Your instructions: Write the listing out again word for word. Pictures do not belong in the copy.

Records for the exercise:
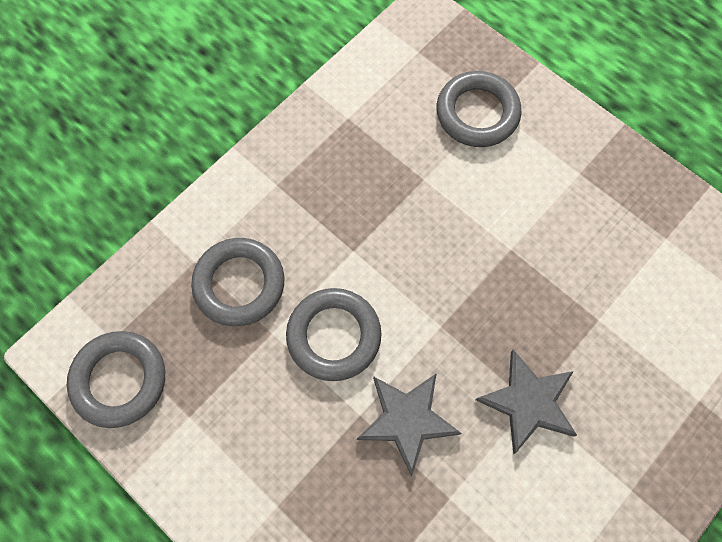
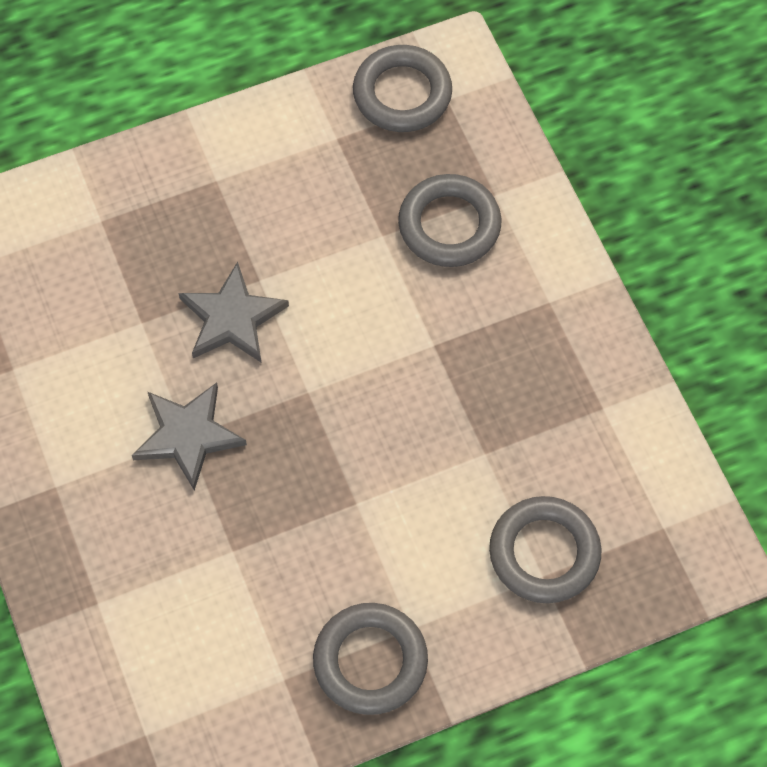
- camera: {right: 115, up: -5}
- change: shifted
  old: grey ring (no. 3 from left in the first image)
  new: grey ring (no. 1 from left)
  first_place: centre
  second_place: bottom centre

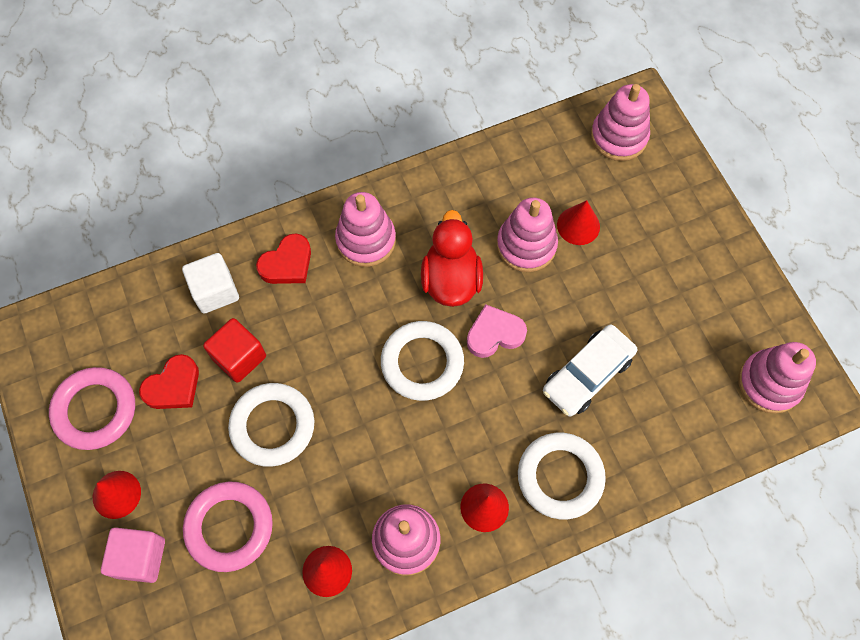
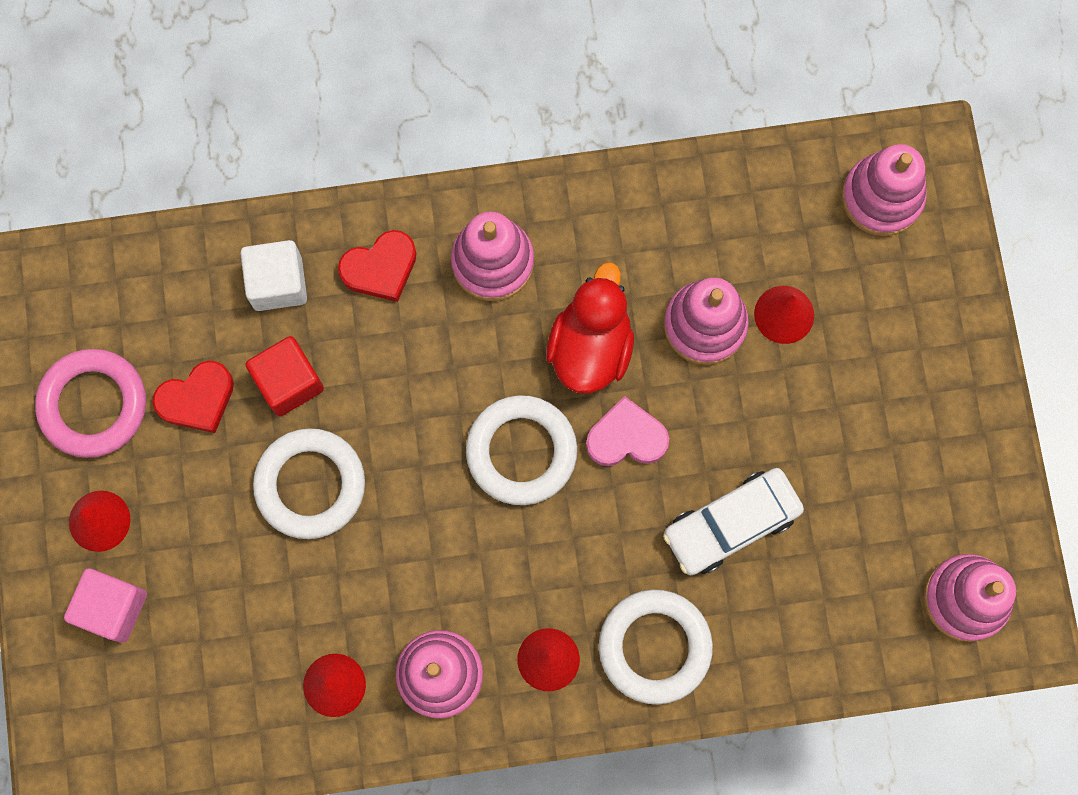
- camera: {right: 15, up: 10}
- change: gone
  old: pink ring (no. 2 from left)
  first_place: bottom left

Task result:
- camera: {right: 115, up: -5}
- change: shifted
  old: grey ring (no. 3 from left in the first image)
  new: grey ring (no. 1 from left)
  first_place: centre
  second_place: bottom centre

- camera: {right: 15, up: 10}
- change: gone
  old: pink ring (no. 2 from left)
  first_place: bottom left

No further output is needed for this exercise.